___ Data lines ___

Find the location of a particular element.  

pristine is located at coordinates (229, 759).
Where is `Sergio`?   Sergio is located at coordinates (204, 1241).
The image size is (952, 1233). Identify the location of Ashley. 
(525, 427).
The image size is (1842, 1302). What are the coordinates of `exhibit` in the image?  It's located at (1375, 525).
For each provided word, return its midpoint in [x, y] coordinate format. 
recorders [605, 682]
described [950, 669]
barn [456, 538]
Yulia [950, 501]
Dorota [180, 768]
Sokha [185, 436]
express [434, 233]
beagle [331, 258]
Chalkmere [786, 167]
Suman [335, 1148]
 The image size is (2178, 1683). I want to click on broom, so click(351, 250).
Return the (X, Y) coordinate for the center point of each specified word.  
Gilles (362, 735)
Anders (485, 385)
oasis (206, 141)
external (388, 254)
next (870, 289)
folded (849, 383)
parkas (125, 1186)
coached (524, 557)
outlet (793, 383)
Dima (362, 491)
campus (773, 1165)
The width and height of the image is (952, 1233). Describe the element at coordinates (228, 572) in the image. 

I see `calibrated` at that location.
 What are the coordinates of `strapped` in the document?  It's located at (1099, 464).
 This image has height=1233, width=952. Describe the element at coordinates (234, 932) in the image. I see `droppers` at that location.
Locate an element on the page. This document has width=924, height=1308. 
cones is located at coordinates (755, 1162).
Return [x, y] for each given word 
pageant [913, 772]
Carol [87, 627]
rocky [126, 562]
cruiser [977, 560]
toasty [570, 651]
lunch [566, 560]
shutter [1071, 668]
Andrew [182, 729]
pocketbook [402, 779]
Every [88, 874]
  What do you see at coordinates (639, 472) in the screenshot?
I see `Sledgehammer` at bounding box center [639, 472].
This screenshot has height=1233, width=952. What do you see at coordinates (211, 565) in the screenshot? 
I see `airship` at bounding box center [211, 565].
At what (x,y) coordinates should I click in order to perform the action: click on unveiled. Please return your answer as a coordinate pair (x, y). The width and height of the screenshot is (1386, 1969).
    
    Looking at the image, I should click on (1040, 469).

___

What to work on: Render all of the items above as a numbered list, leaving out any blank lines.

Solution:
1. Find the location of a particular element.  
2. pristine is located at coordinates (229, 759).
3. Where is `Sergio`?   Sergio is located at coordinates (204, 1241).
4. The image size is (952, 1233). Identify the location of Ashley. 
5. (525, 427).
6. The image size is (1842, 1302). What are the coordinates of `exhibit` in the image?  It's located at (1375, 525).
7. For each provided word, return its midpoint in [x, y] coordinate format. 
8. recorders [605, 682]
9. described [950, 669]
10. barn [456, 538]
11. Yulia [950, 501]
12. Dorota [180, 768]
13. Sokha [185, 436]
14. express [434, 233]
15. beagle [331, 258]
16. Chalkmere [786, 167]
17. Suman [335, 1148]
18.  The image size is (2178, 1683). I want to click on broom, so click(351, 250).
19. Return the (X, Y) coordinate for the center point of each specified word.  
20. Gilles (362, 735)
21. Anders (485, 385)
22. oasis (206, 141)
23. external (388, 254)
24. next (870, 289)
25. folded (849, 383)
26. parkas (125, 1186)
27. coached (524, 557)
28. outlet (793, 383)
29. Dima (362, 491)
30. campus (773, 1165)
31. The width and height of the image is (952, 1233). Describe the element at coordinates (228, 572) in the image. 
32. I see `calibrated` at that location.
33.  What are the coordinates of `strapped` in the document?  It's located at (1099, 464).
34.  This image has height=1233, width=952. Describe the element at coordinates (234, 932) in the image. I see `droppers` at that location.
35. Locate an element on the page. This document has width=924, height=1308. 
36. cones is located at coordinates (755, 1162).
37. Return [x, y] for each given word 
38. pageant [913, 772]
39. Carol [87, 627]
40. rocky [126, 562]
41. cruiser [977, 560]
42. toasty [570, 651]
43. lunch [566, 560]
44. shutter [1071, 668]
45. Andrew [182, 729]
46. pocketbook [402, 779]
47. Every [88, 874]
48.   What do you see at coordinates (639, 472) in the screenshot?
49. I see `Sledgehammer` at bounding box center [639, 472].
50. This screenshot has height=1233, width=952. What do you see at coordinates (211, 565) in the screenshot? 
51. I see `airship` at bounding box center [211, 565].
52. At what (x,y) coordinates should I click in order to perform the action: click on unveiled. Please return your answer as a coordinate pair (x, y). The width and height of the screenshot is (1386, 1969).
53.     Looking at the image, I should click on (1040, 469).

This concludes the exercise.